(Before-and-after change data)
—————

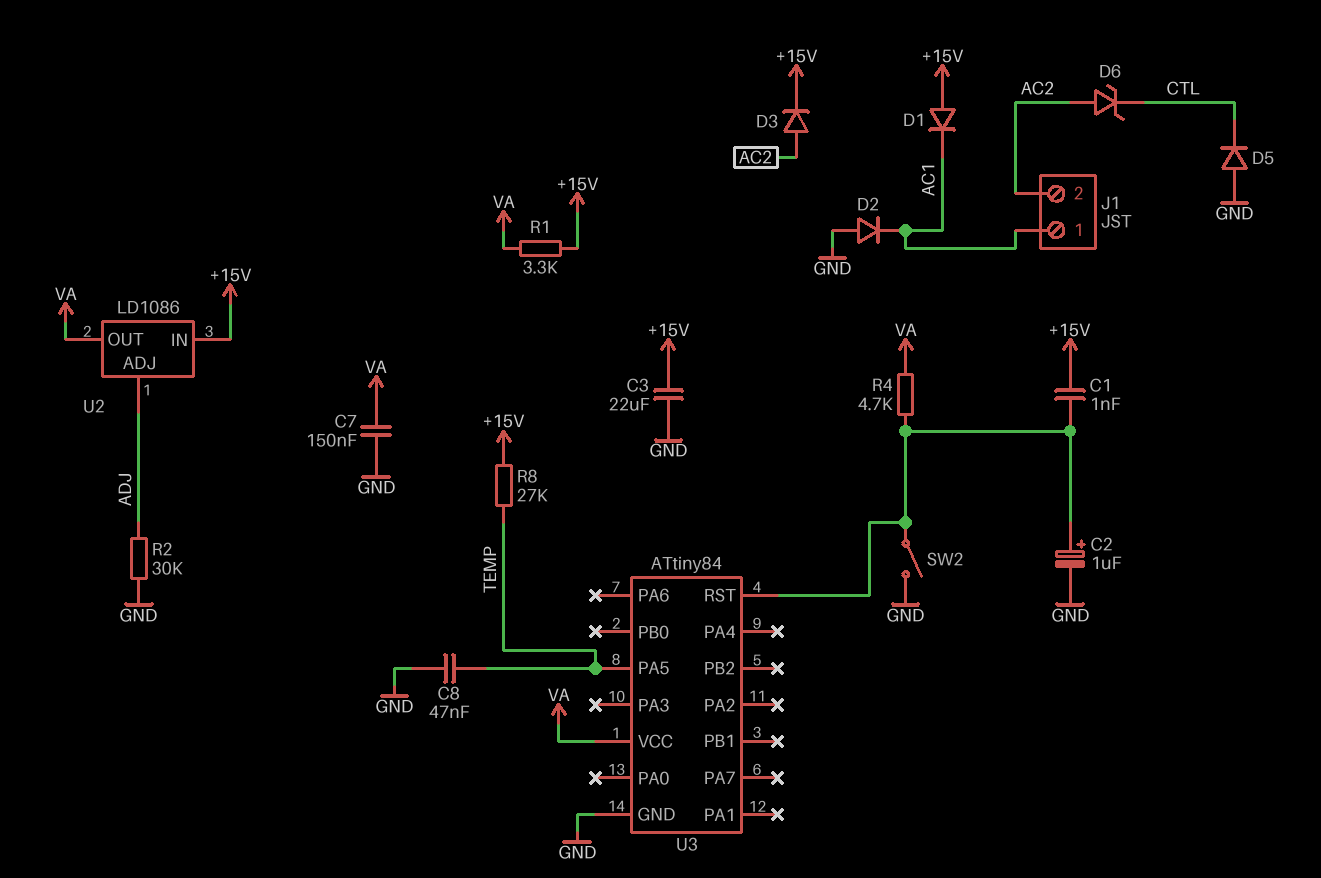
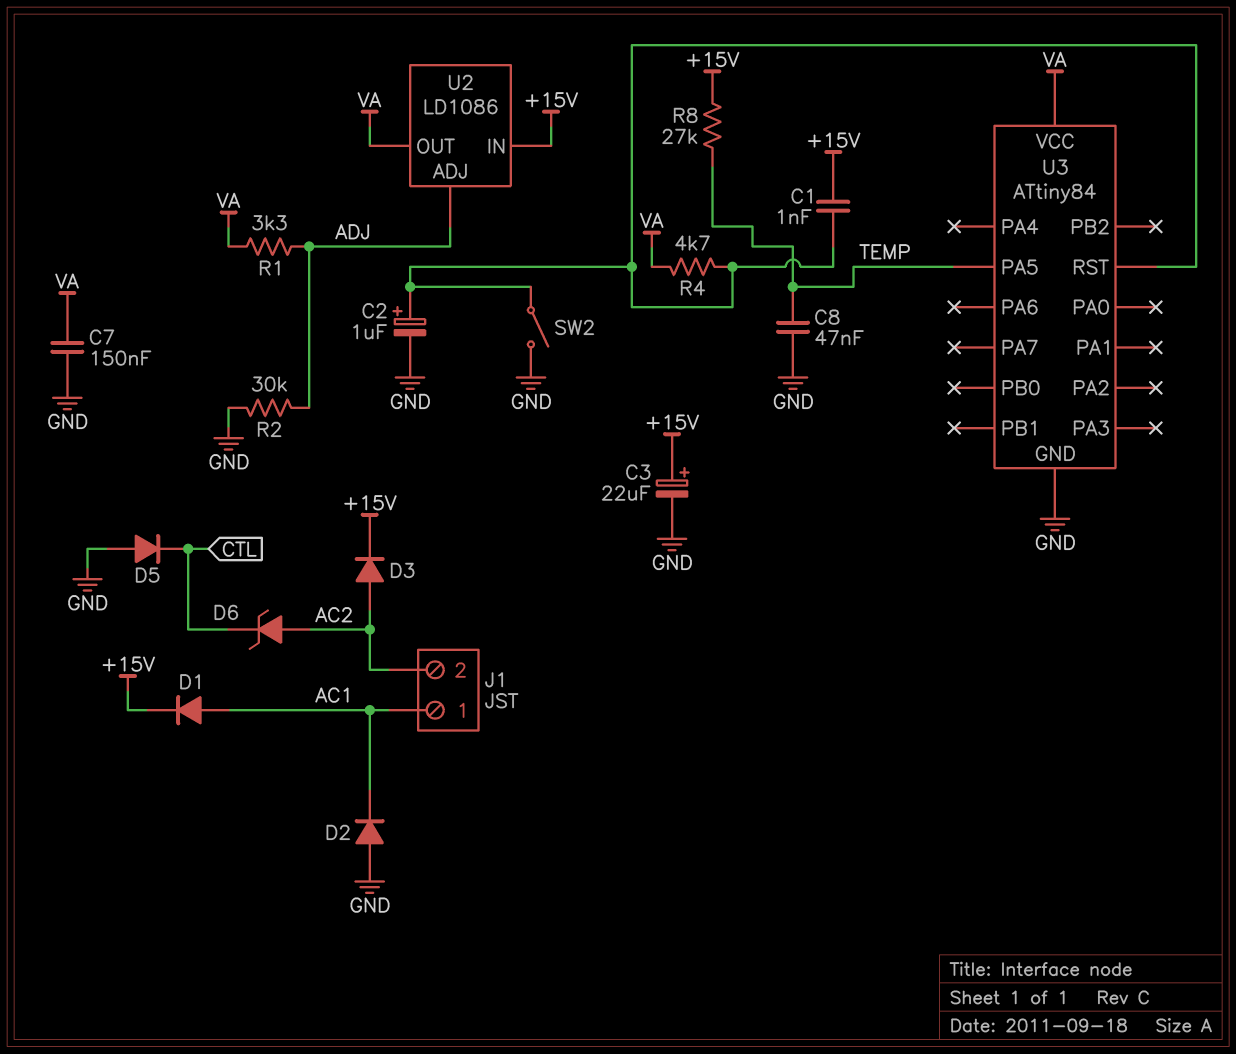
C3: 22uF (+15V, GND) -> 22uF (plus +15V, minus GND)
D1: diode (A +15V, K AC1) -> diode (A AC1, K +15V)
R1: 3.3k (+15V, VA) -> 3.3k (ADJ, VA)

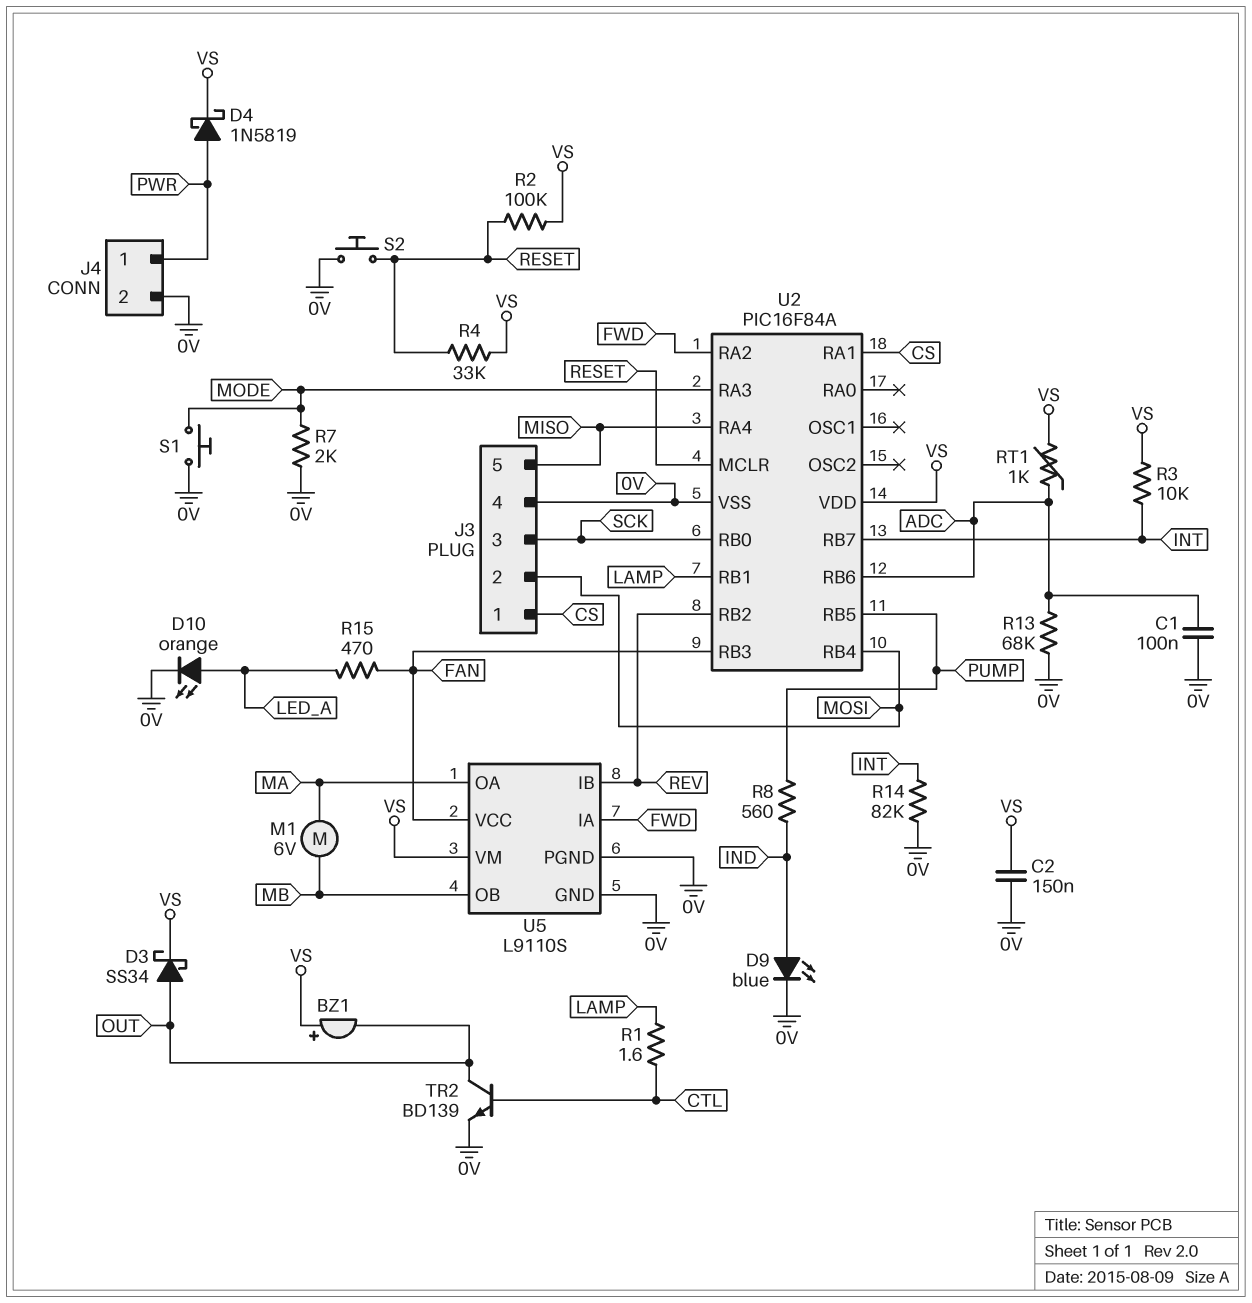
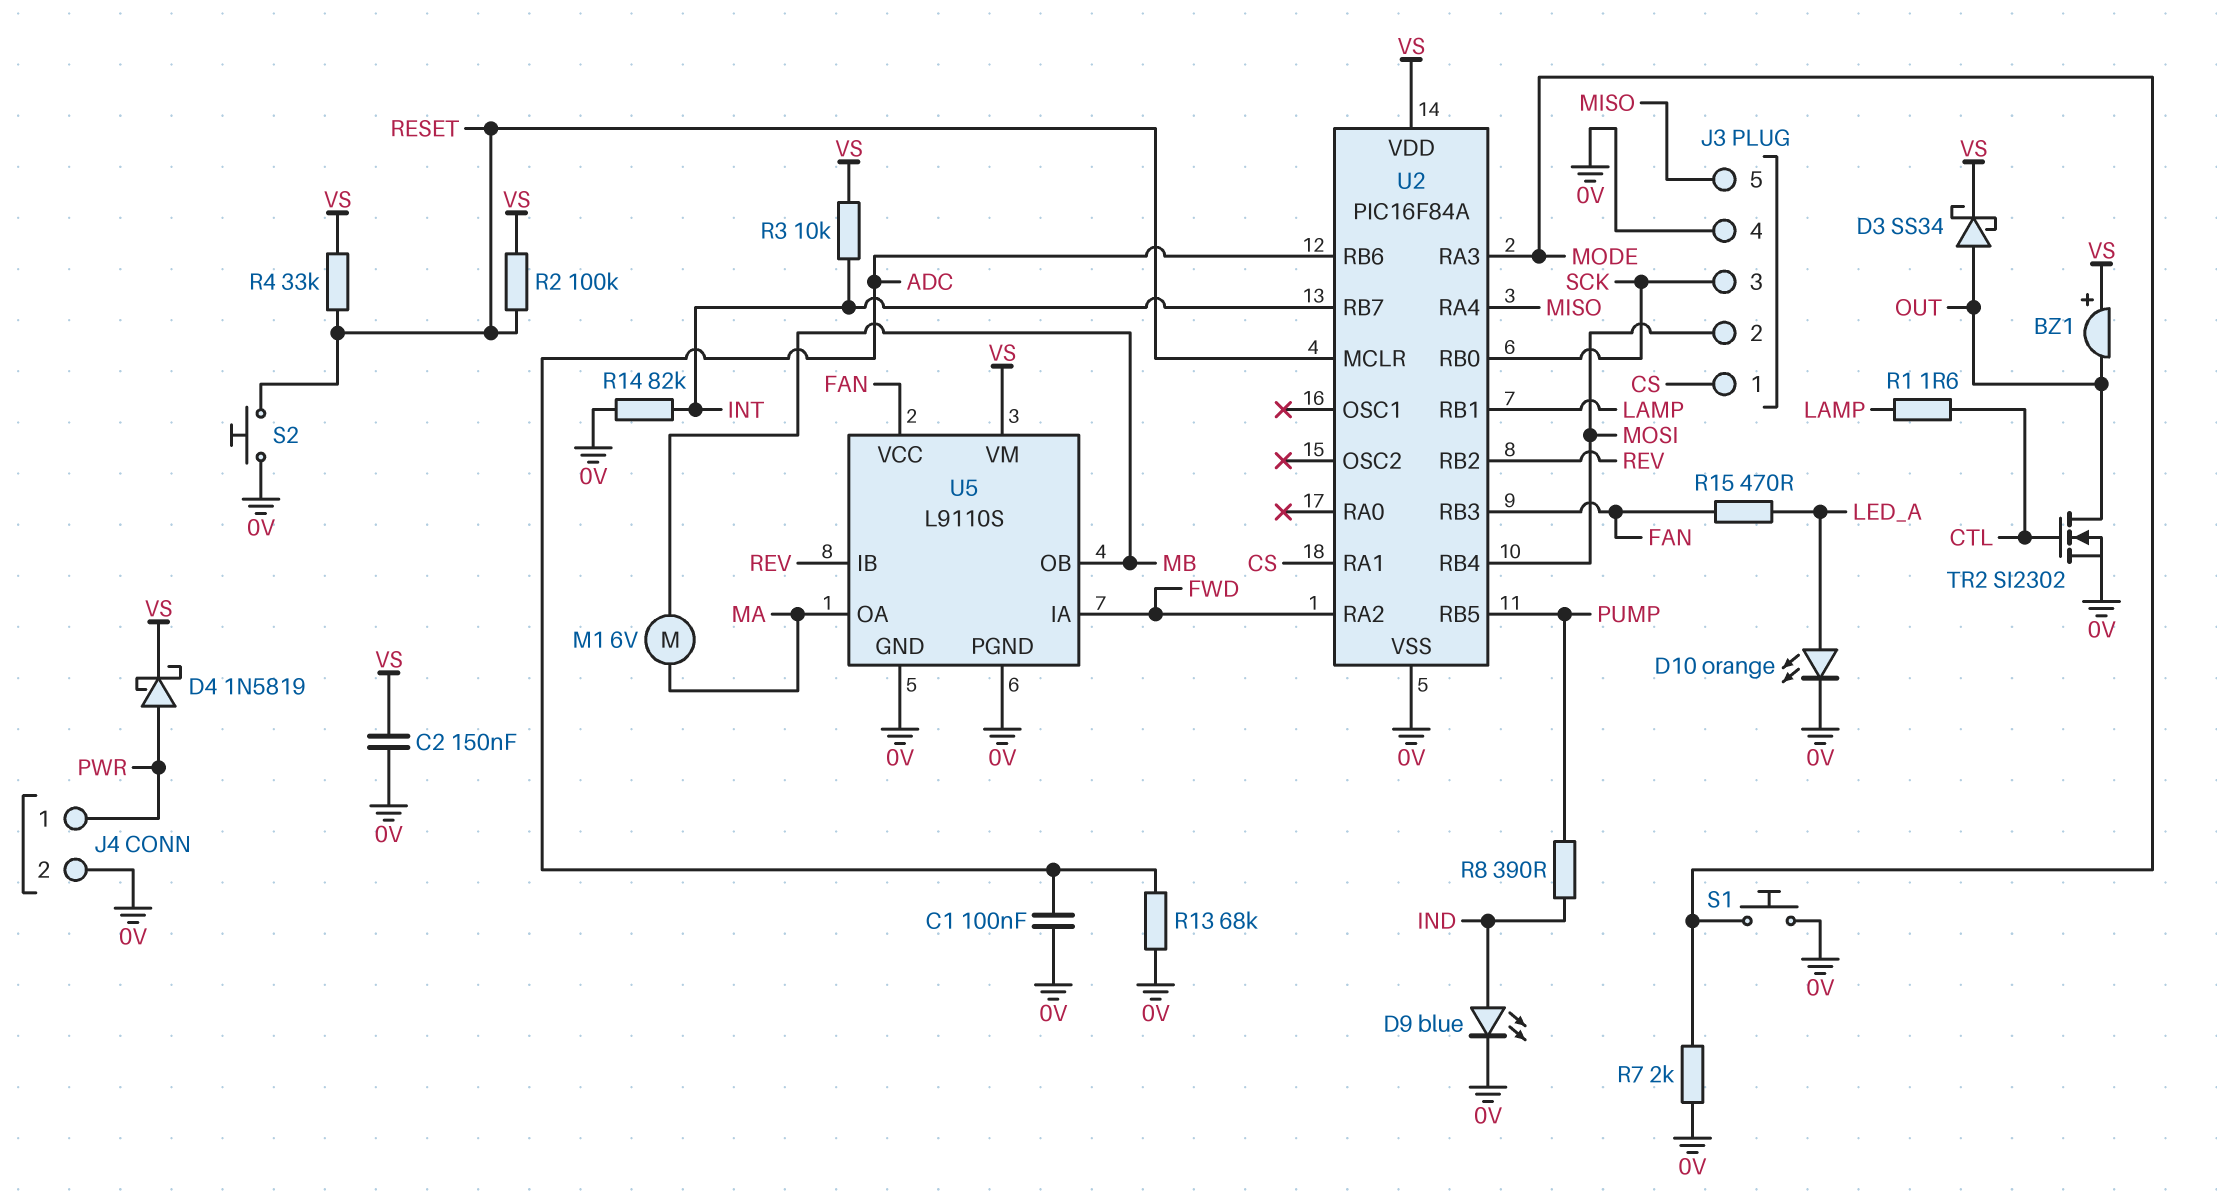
R8: 560 (IND, PUMP) -> 390 (IND, PUMP)
RT1: 1k (ADC, VS) -> none
TR2: NPN BD139 (B CTL, C OUT, E 0V) -> NMOS SI2302 (G CTL, D OUT, S 0V)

—————

→ GOAL OF THE EXERCISE: Your output should consist solely of the lines from the line containing "R1: 3.3k (+15V, VA) -> 3.3k (ADJ, VA)" through the end of the data above, copied exactly, with images removed.

→ ANSWER SPACE:
R1: 3.3k (+15V, VA) -> 3.3k (ADJ, VA)

R8: 560 (IND, PUMP) -> 390 (IND, PUMP)
RT1: 1k (ADC, VS) -> none
TR2: NPN BD139 (B CTL, C OUT, E 0V) -> NMOS SI2302 (G CTL, D OUT, S 0V)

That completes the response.